• **Instructions to follow**:
From the entries below, return only the lines starting at the one that contains "(582, 223) = (267, 200): none -> green marker" and ending at the one that contains "(756, 194) = (163, 330): brown", exactly as they stand.

• **Data supplied**:
►
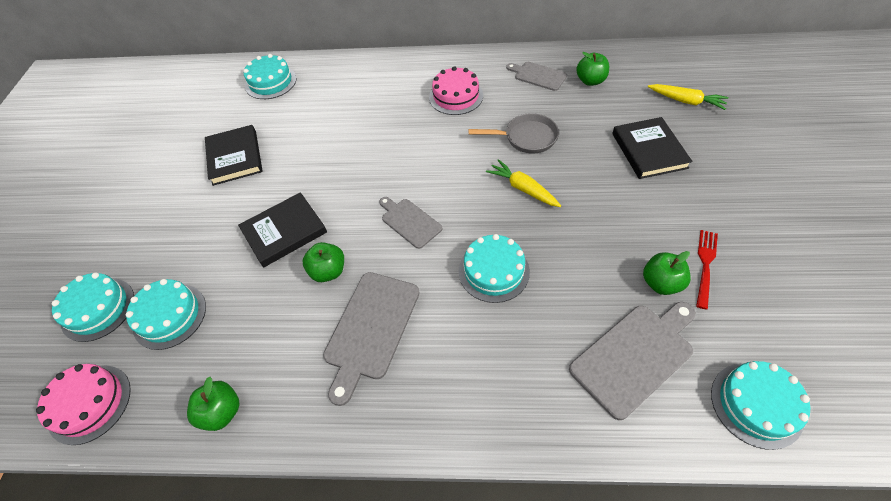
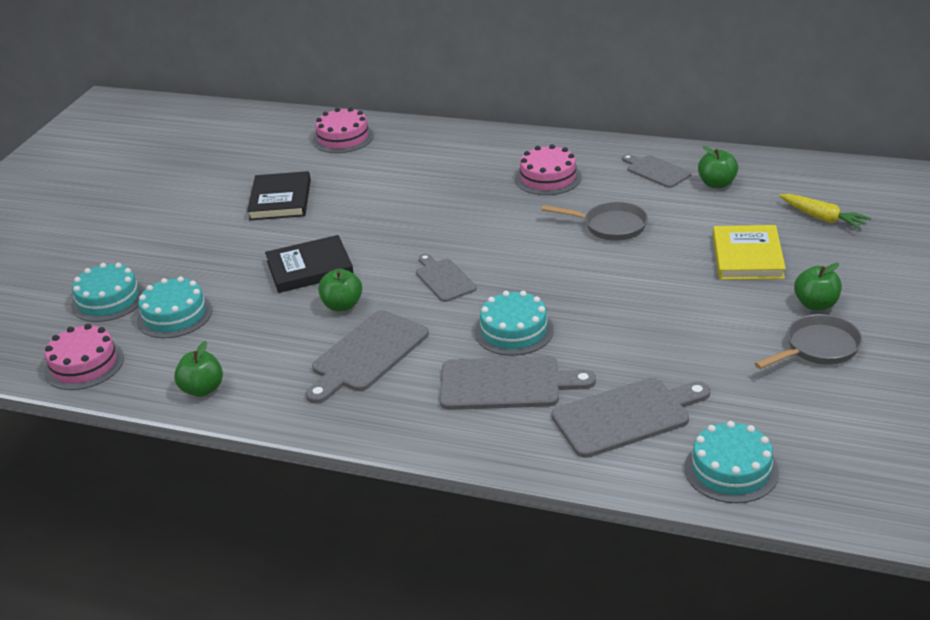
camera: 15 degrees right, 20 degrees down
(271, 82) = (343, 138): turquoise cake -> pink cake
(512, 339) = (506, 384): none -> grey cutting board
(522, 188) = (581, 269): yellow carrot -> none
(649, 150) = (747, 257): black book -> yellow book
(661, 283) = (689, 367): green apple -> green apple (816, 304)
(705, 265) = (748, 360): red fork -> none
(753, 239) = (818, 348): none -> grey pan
◄
►
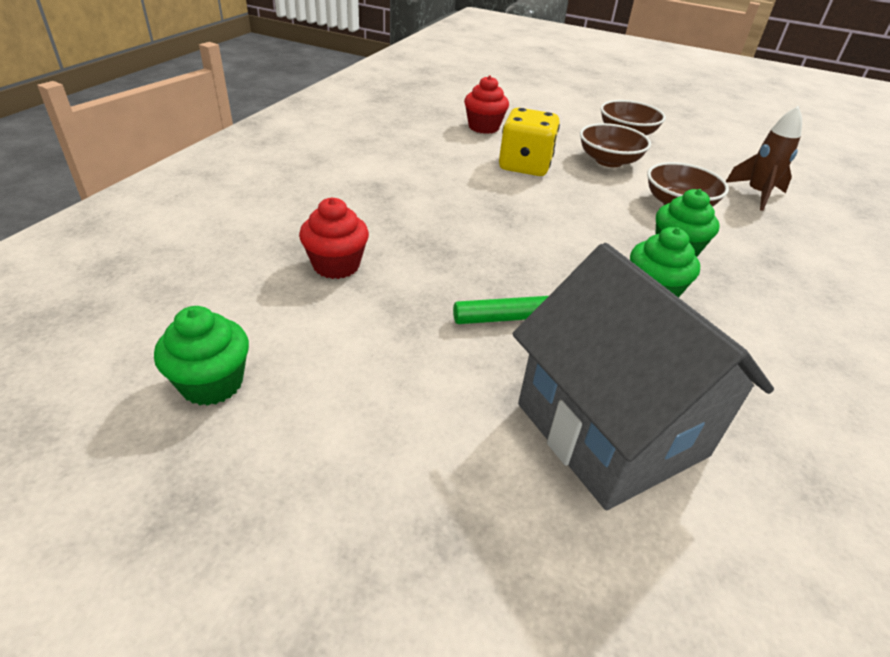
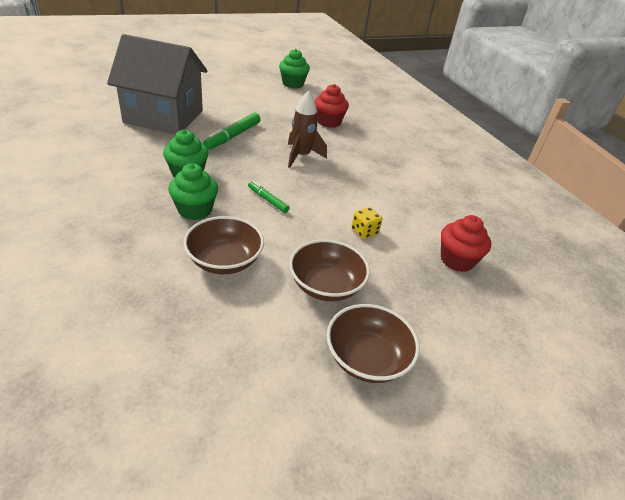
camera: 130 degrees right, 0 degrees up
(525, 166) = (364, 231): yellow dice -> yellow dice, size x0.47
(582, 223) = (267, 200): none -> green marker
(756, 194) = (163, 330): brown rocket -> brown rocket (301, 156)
◄
• **Answer space**:
(582, 223) = (267, 200): none -> green marker
(756, 194) = (163, 330): brown rocket -> brown rocket (301, 156)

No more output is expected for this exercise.